Exercise
Write each entry out again verbatim, pictures excluded.

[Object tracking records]
>>>>

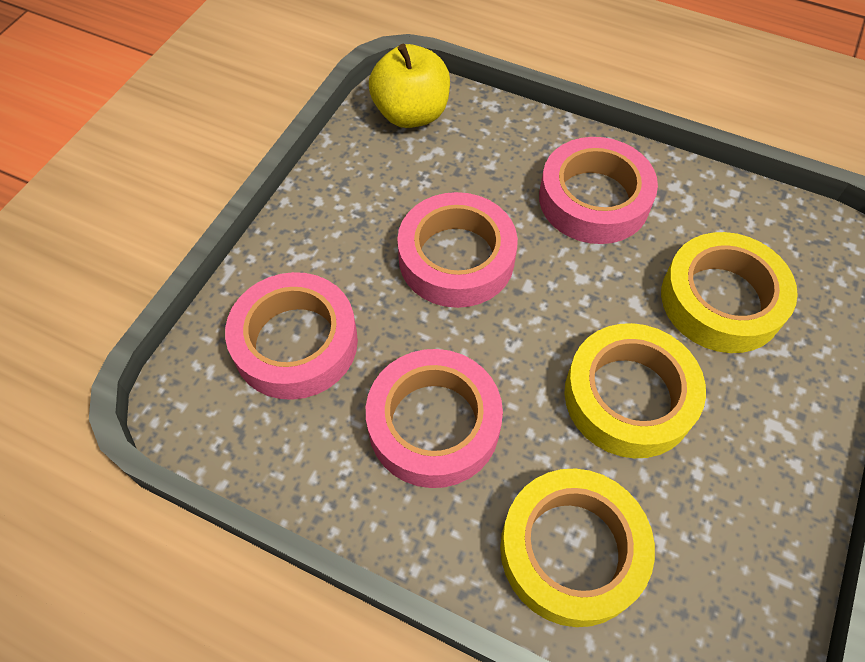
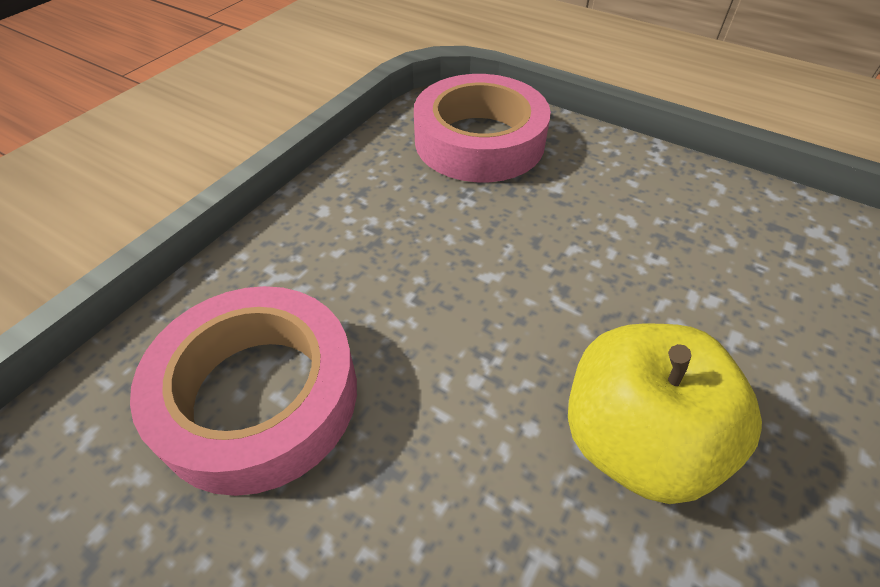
pink tape: 4 -> 2
yellow tape: 3 -> 0

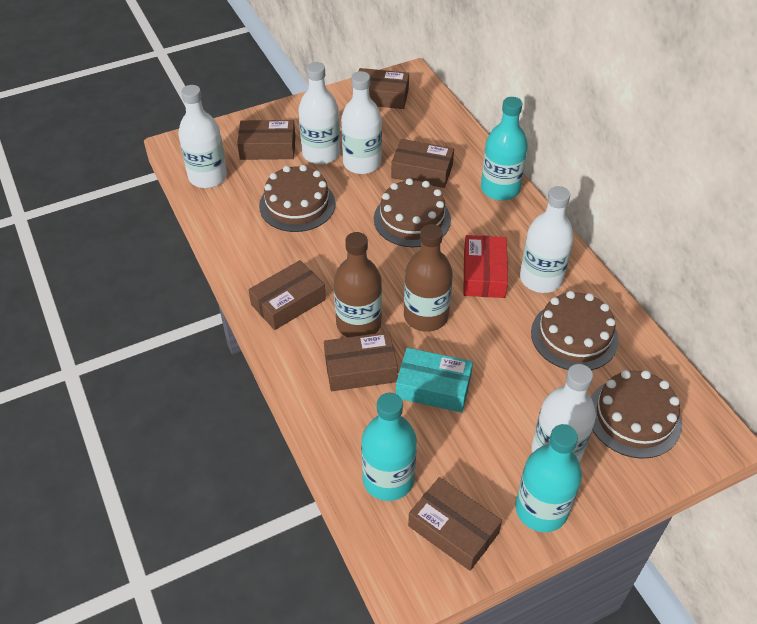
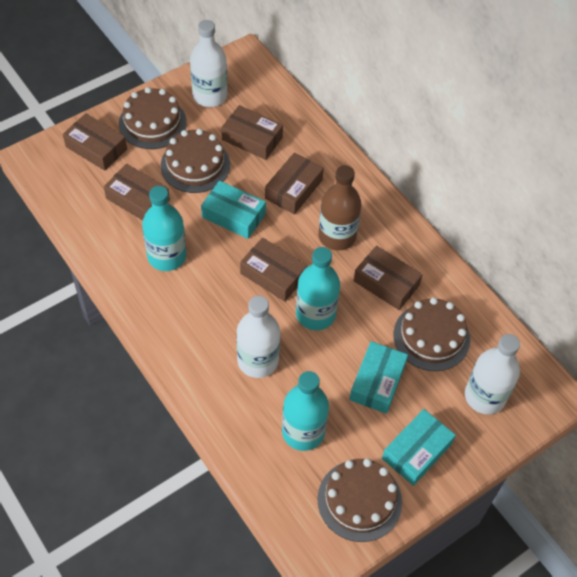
brown bottle: 2 -> 1
red box: 1 -> 0
turquoise box: 1 -> 3
white bottle: 5 -> 3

<<<<

Reply
pink tape: 4 -> 2
yellow tape: 3 -> 0

brown bottle: 2 -> 1
red box: 1 -> 0
turquoise box: 1 -> 3
white bottle: 5 -> 3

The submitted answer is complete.